TASK: Rewrite every line of the material, changing "semicircle" to "half-circle" and leaving everything else as it is. Leave out the picture lines.

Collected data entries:
━━━━━━

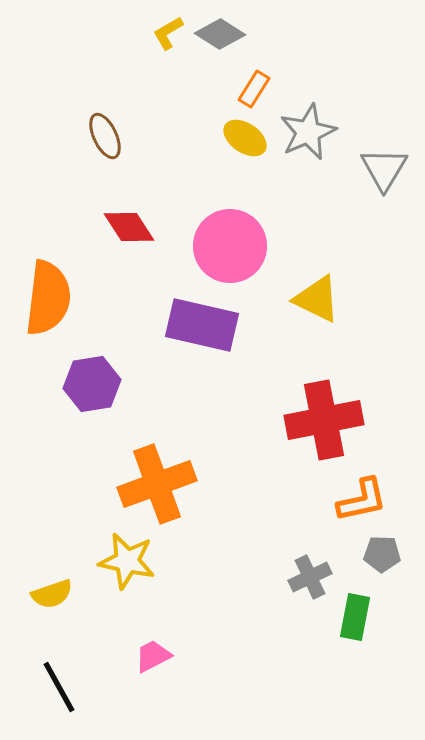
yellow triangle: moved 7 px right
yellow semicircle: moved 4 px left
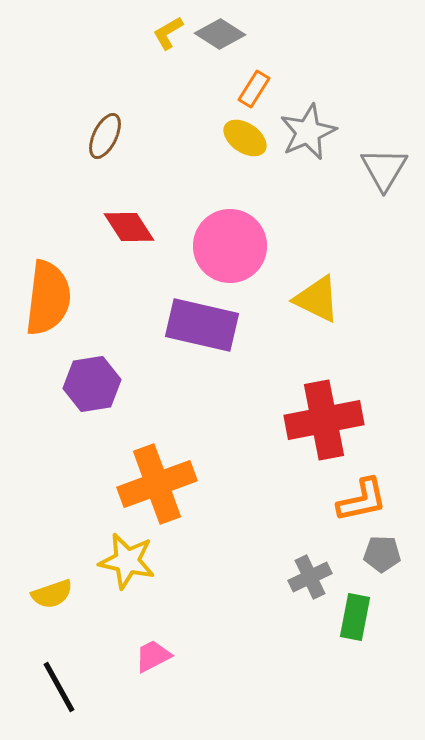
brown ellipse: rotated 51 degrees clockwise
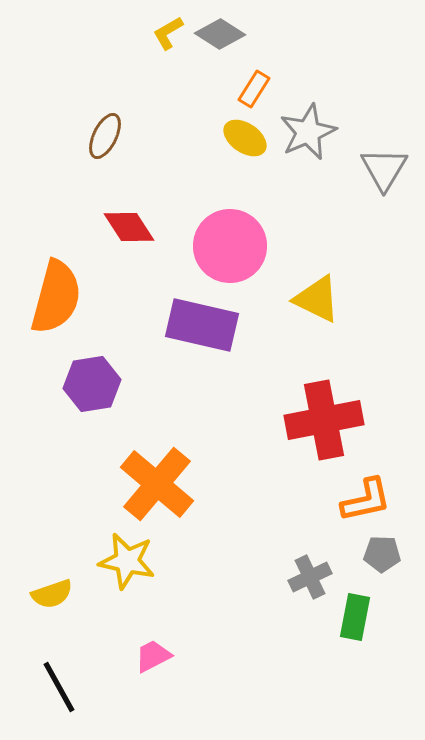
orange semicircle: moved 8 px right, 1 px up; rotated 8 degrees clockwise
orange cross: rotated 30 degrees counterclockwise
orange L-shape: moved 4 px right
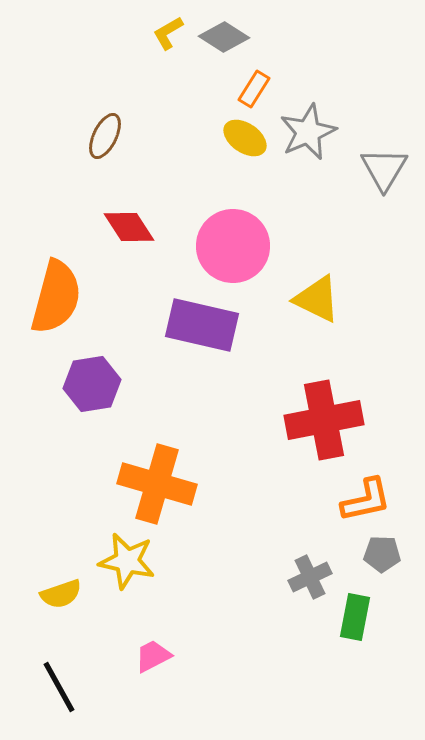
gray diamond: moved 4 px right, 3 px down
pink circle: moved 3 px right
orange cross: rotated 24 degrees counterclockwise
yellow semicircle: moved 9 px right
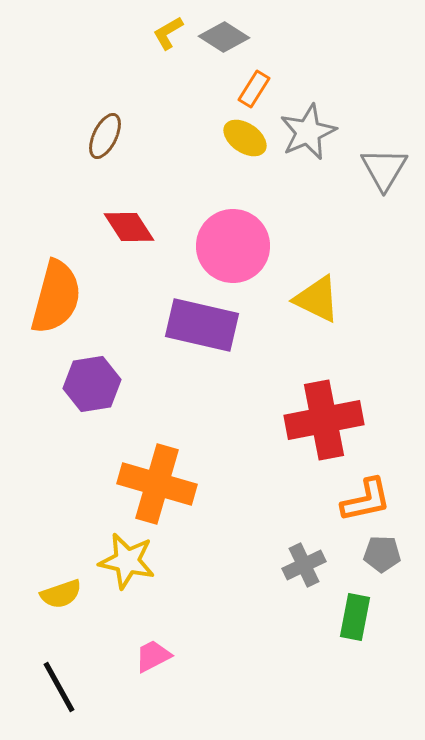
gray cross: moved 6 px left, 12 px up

━━━━━━

ANSWER:
yellow triangle: moved 7 px right
yellow half-circle: moved 4 px left
brown ellipse: rotated 51 degrees clockwise
orange half-circle: moved 8 px right, 1 px up; rotated 8 degrees clockwise
orange cross: rotated 30 degrees counterclockwise
orange L-shape: moved 4 px right
gray diamond: moved 4 px right, 3 px down
pink circle: moved 3 px right
orange cross: rotated 24 degrees counterclockwise
yellow half-circle: moved 9 px right
gray cross: moved 6 px left, 12 px up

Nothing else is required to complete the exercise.